(Change detection outputs)
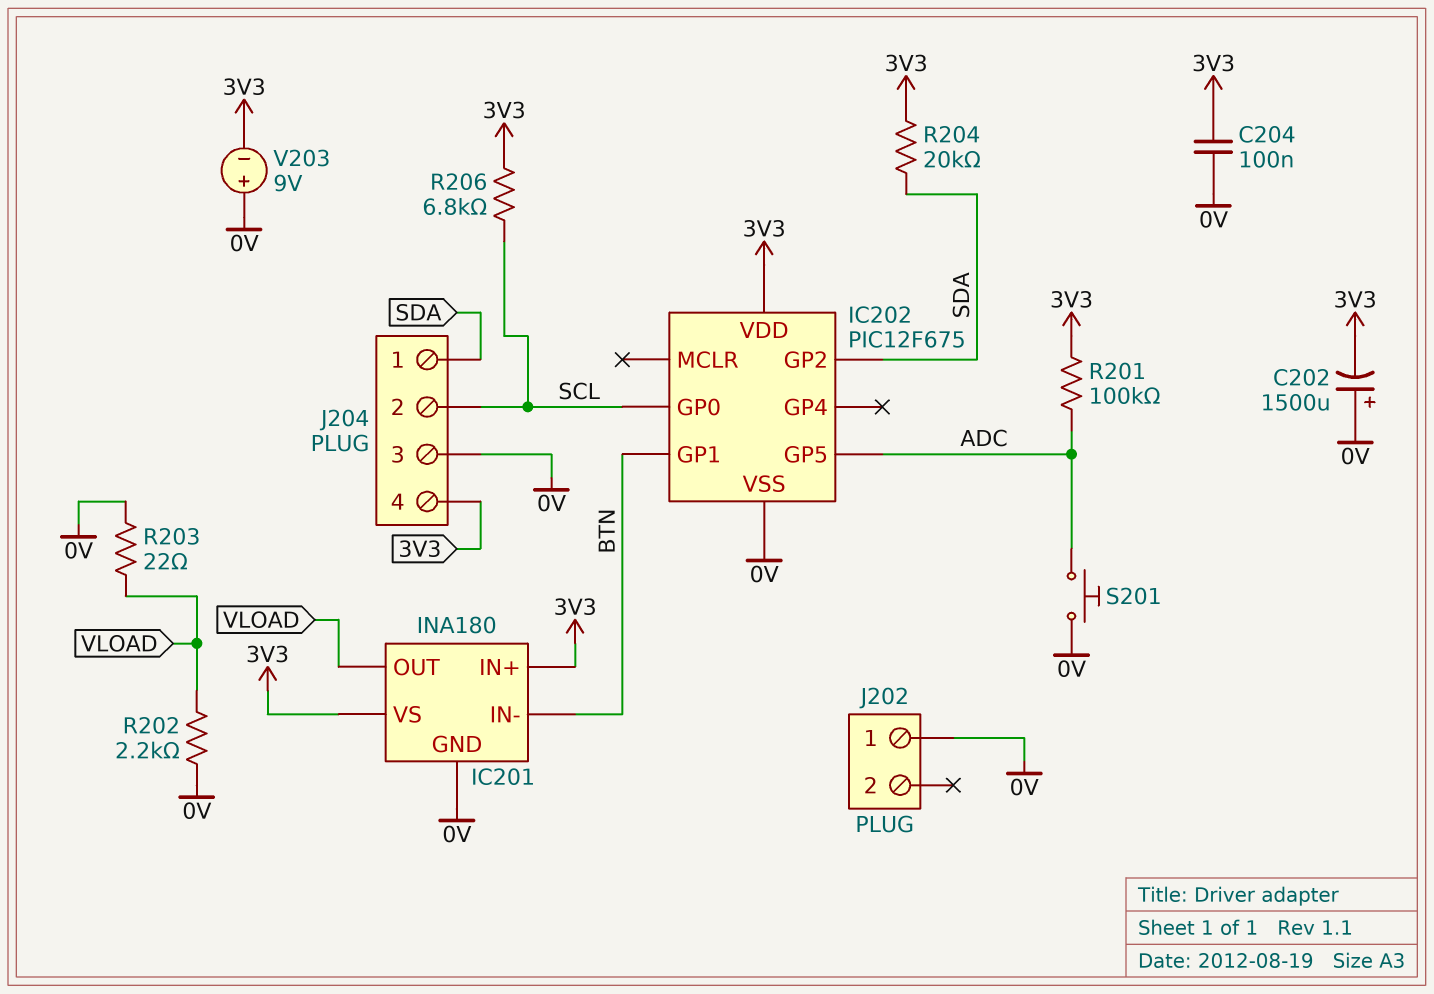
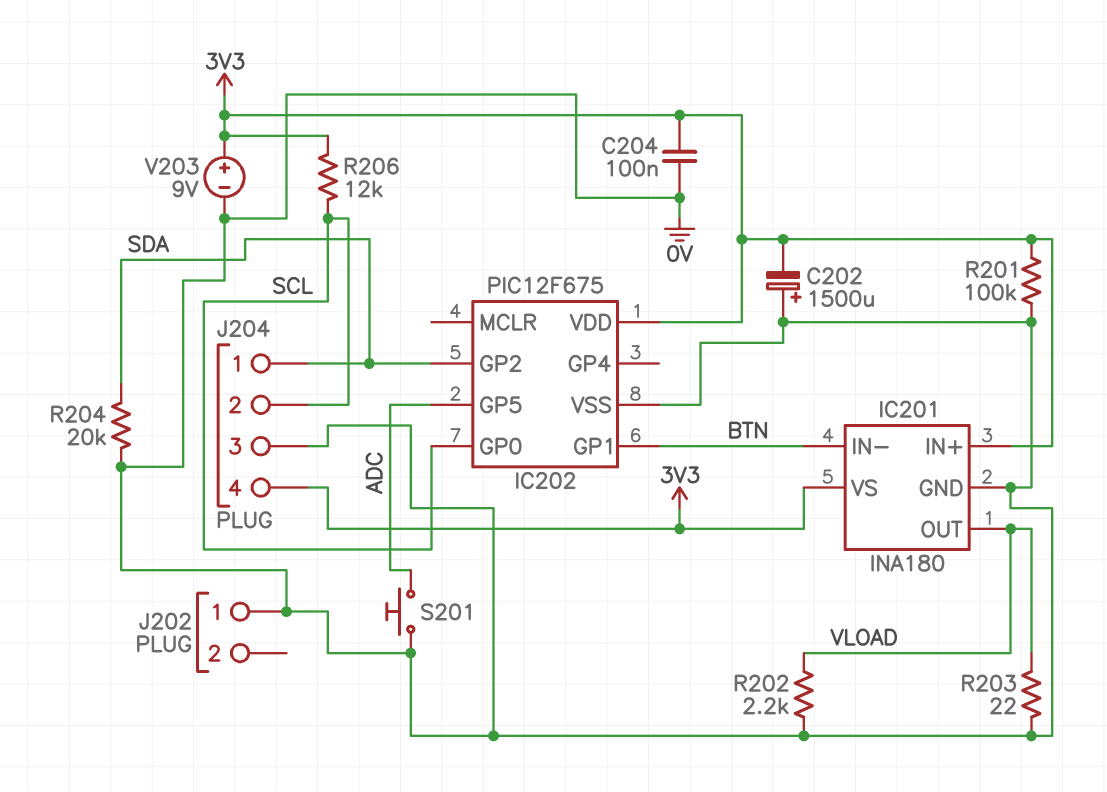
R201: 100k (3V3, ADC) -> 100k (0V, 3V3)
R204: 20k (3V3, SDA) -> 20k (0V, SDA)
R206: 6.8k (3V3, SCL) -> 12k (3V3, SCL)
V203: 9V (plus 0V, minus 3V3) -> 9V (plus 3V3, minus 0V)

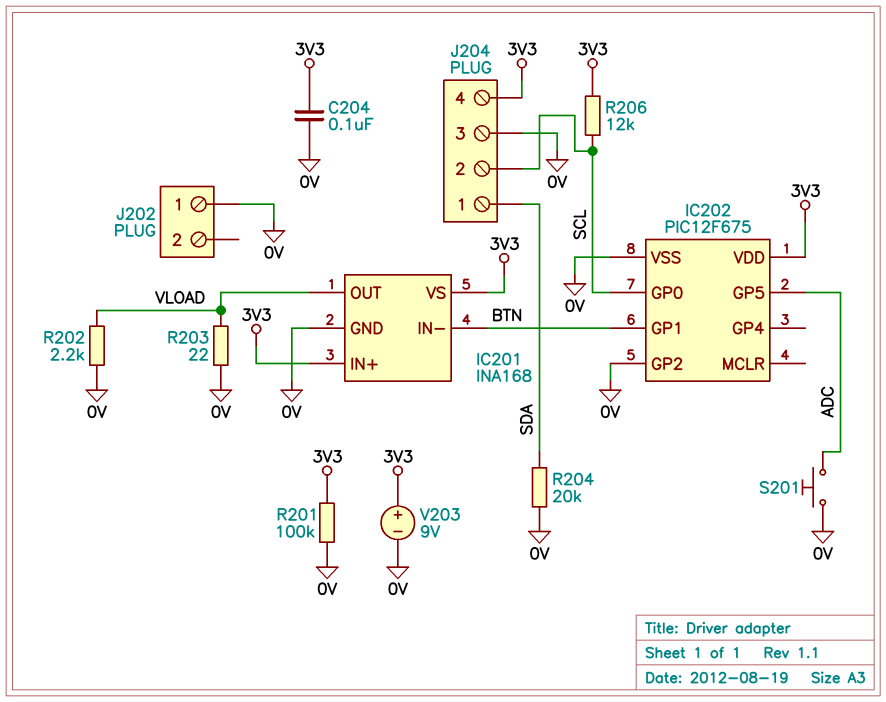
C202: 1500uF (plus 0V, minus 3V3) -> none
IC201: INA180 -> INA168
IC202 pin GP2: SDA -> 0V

→ Exercise brief: Wherever "plus" occurs in the entries above, copy the line it sits on.

→ Response to this exercise:
V203: 9V (plus 0V, minus 3V3) -> 9V (plus 3V3, minus 0V)
C202: 1500uF (plus 0V, minus 3V3) -> none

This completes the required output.